> YOUR ASSIGNMENT
Below are some records. Return exactly the lines from the one containing "camera: 165 degrees right, 25 degrees up" through the one containing "(728, 258) = (198, 424): black", both included, and only those.

> RECORDS SUPPLIED

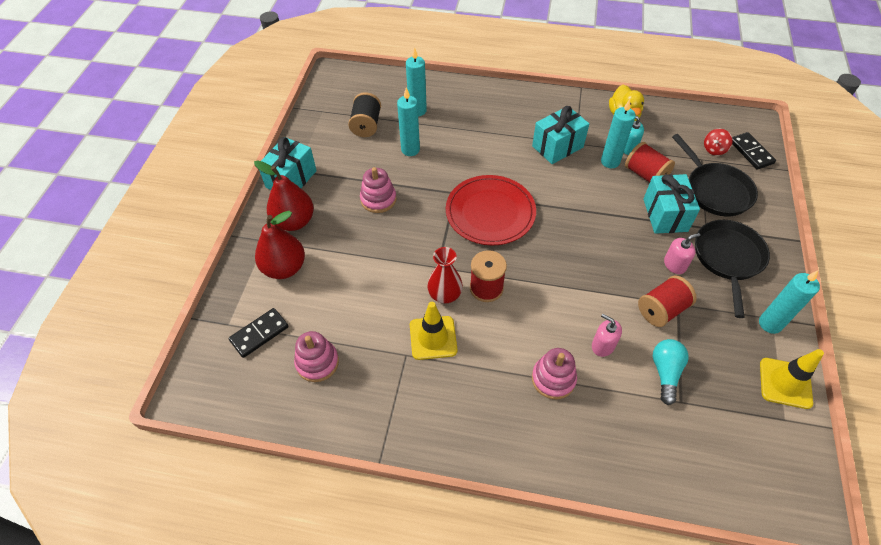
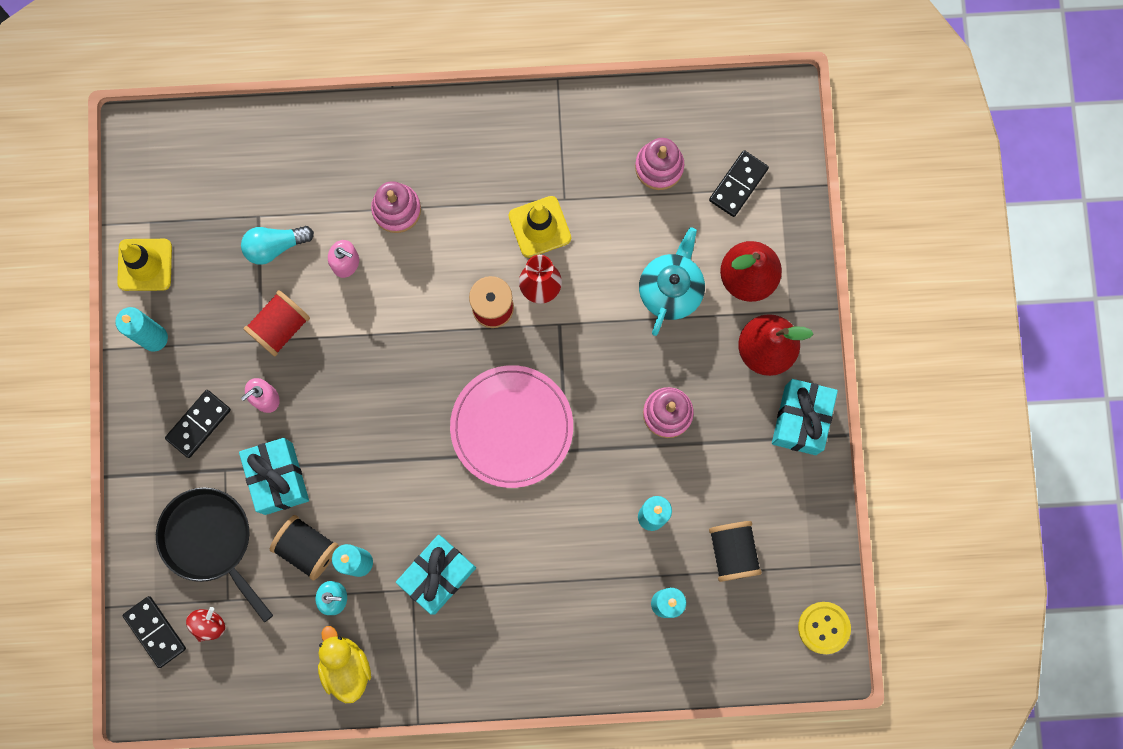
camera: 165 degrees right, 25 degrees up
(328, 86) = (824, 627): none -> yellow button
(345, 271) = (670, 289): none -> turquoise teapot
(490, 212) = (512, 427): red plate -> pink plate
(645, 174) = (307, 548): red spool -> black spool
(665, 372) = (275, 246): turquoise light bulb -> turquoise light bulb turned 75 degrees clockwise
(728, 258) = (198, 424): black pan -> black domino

* * *

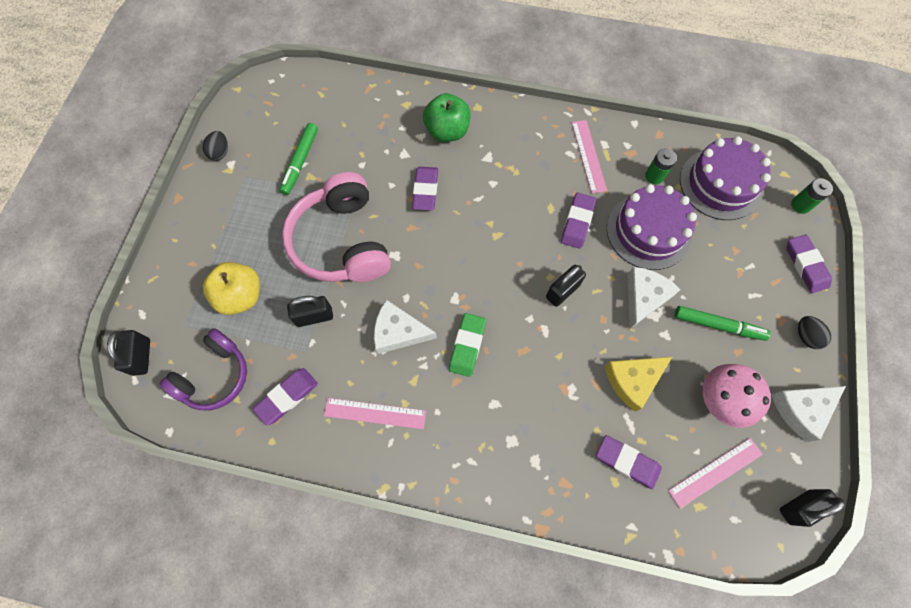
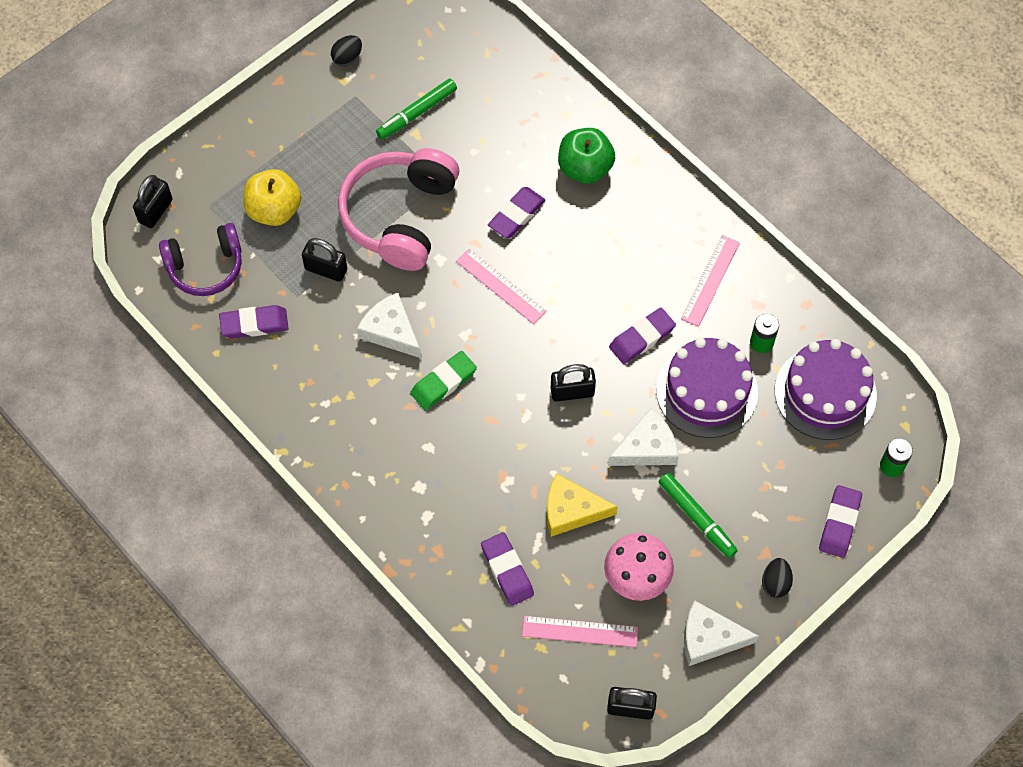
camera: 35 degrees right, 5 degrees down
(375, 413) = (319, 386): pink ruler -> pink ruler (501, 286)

...

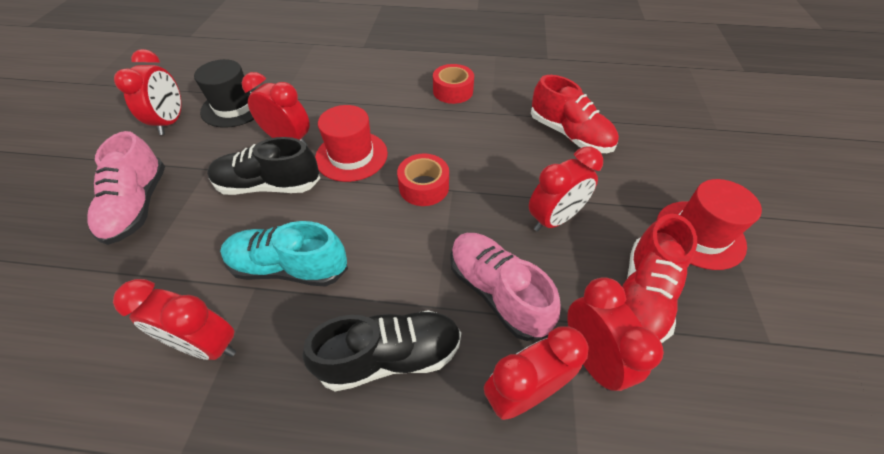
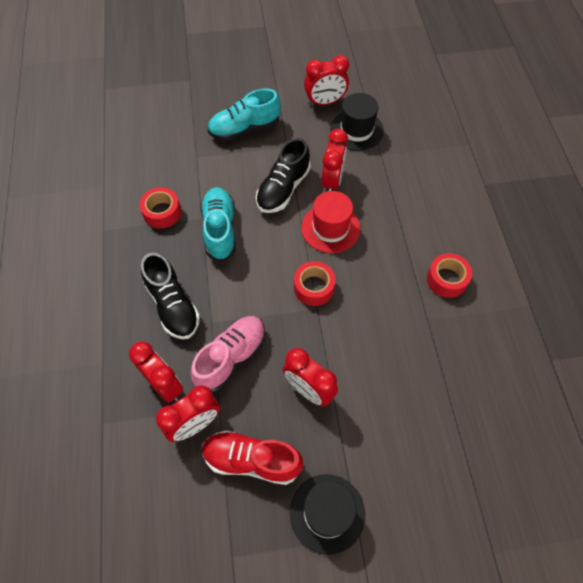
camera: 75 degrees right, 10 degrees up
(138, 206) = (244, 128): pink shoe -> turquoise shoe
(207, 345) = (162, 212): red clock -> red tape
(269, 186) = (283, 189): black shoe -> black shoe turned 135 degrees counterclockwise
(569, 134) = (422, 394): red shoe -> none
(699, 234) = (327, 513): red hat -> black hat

> YOUR SOLUTION
camera: 165 degrees right, 25 degrees up
(328, 86) = (824, 627): none -> yellow button
(345, 271) = (670, 289): none -> turquoise teapot
(490, 212) = (512, 427): red plate -> pink plate
(645, 174) = (307, 548): red spool -> black spool
(665, 372) = (275, 246): turquoise light bulb -> turquoise light bulb turned 75 degrees clockwise
(728, 258) = (198, 424): black pan -> black domino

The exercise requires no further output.